The lines from the one containing "R2: 47k (DGND, W18) -> none" through the end of the entries are what to output; reproduce them exactly and add nothing.

> Available data
━━━━━━━━━━━━━━━━
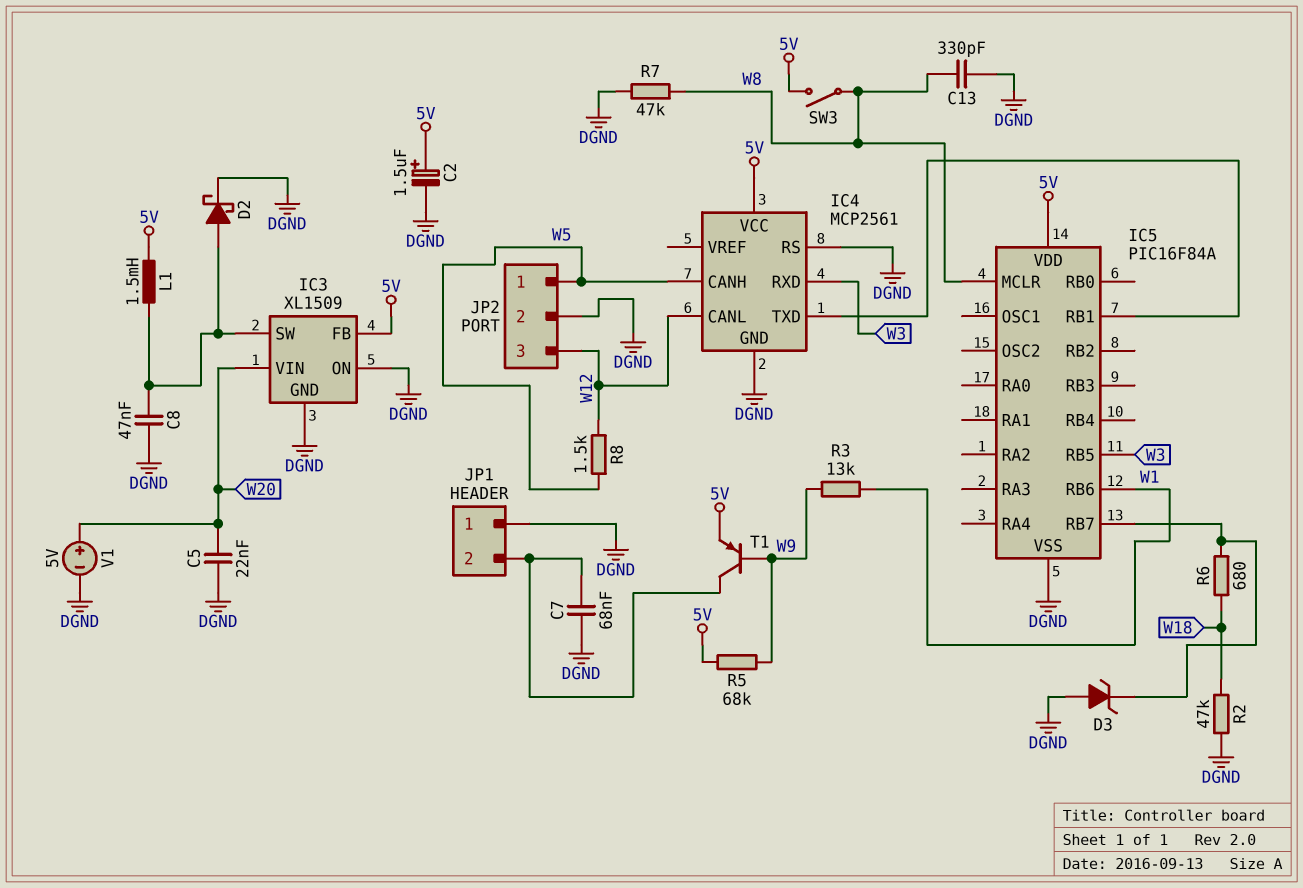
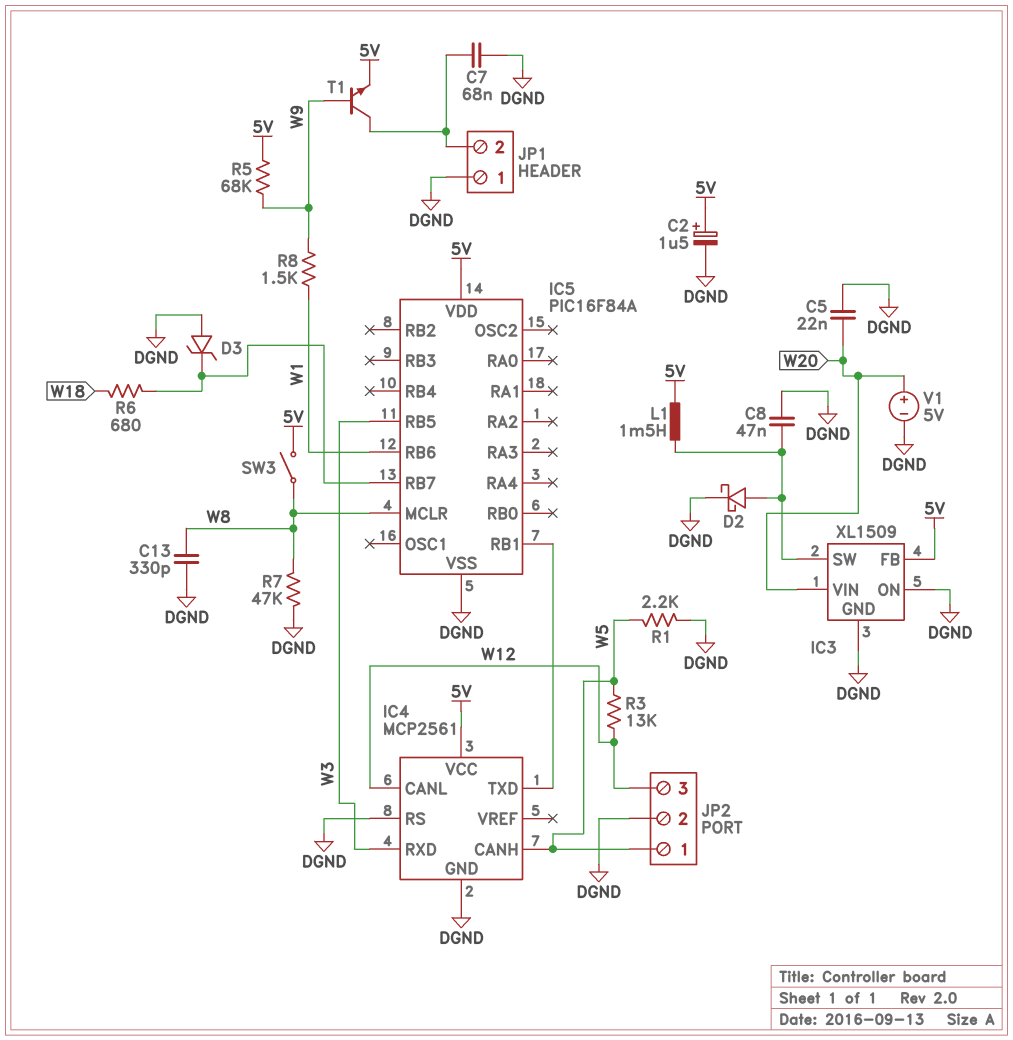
R1: none -> 2.2k (DGND, W5)
R2: 47k (DGND, W18) -> none
R3: 13k (W1, W9) -> 13k (W5, W12)
R8: 1.5k (W5, W12) -> 1.5k (W1, W9)
T1: PNP (B W9, C JP1/2, E 5V) -> NPN (B W9, C JP1/2, E 5V)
━━━━━━━━━━━━━━━━
> Answer box
R2: 47k (DGND, W18) -> none
R3: 13k (W1, W9) -> 13k (W5, W12)
R8: 1.5k (W5, W12) -> 1.5k (W1, W9)
T1: PNP (B W9, C JP1/2, E 5V) -> NPN (B W9, C JP1/2, E 5V)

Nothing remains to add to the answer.